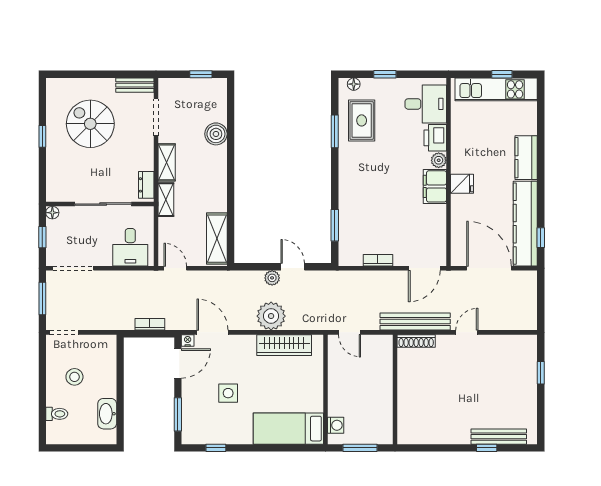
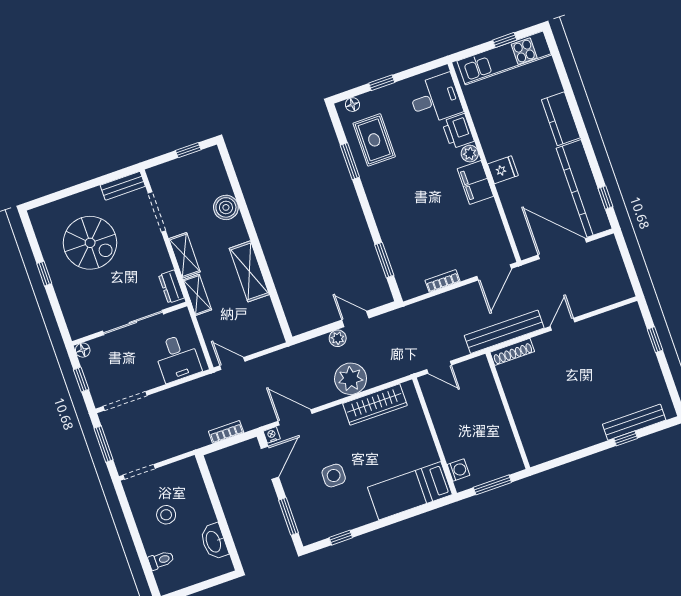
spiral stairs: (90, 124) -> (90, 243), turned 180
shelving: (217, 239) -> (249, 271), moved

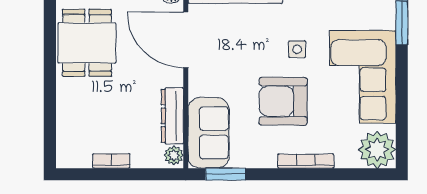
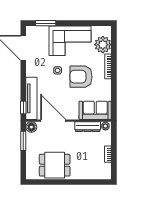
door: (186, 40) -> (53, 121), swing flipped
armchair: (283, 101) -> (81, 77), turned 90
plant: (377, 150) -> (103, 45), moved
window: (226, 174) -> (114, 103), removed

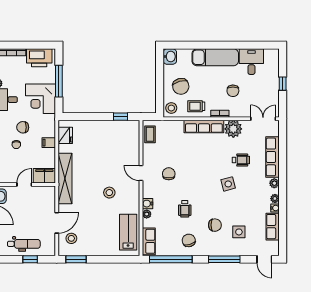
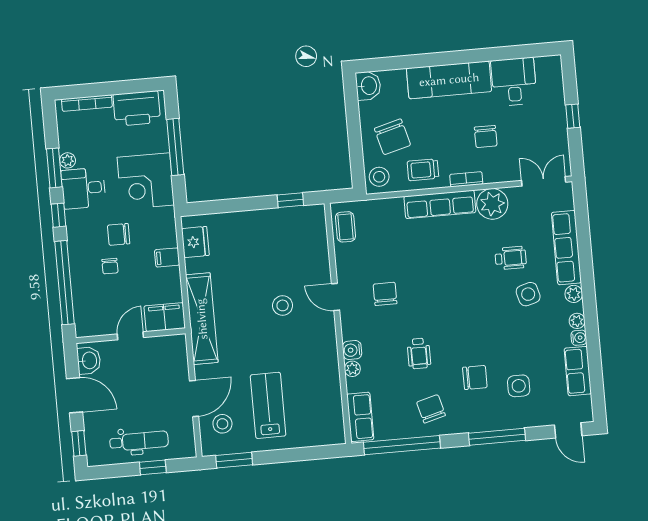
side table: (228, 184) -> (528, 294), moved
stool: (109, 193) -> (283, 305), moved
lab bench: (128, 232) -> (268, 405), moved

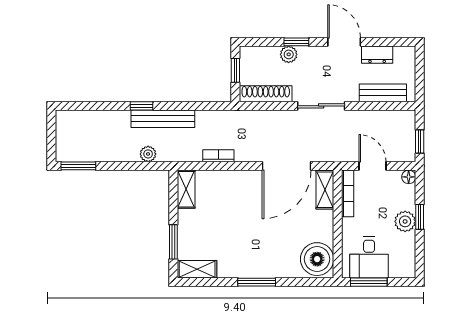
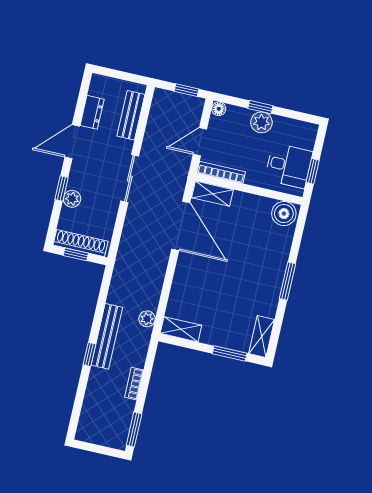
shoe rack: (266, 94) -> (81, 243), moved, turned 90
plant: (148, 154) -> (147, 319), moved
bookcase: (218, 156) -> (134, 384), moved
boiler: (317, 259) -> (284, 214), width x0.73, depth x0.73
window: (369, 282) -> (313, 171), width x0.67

------------------------------

**Aim of the task**
Print nothing except the lines above from the one containing "shelving: (217, 239) -> (249, 271), moved" down to the one containing "bookcase: (218, 156) -> (134, 384), moved", both included, exactly as written and free of pictures.

**Expected output**
shelving: (217, 239) -> (249, 271), moved

door: (186, 40) -> (53, 121), swing flipped
armchair: (283, 101) -> (81, 77), turned 90
plant: (377, 150) -> (103, 45), moved
window: (226, 174) -> (114, 103), removed

side table: (228, 184) -> (528, 294), moved
stool: (109, 193) -> (283, 305), moved
lab bench: (128, 232) -> (268, 405), moved

shoe rack: (266, 94) -> (81, 243), moved, turned 90
plant: (148, 154) -> (147, 319), moved
bookcase: (218, 156) -> (134, 384), moved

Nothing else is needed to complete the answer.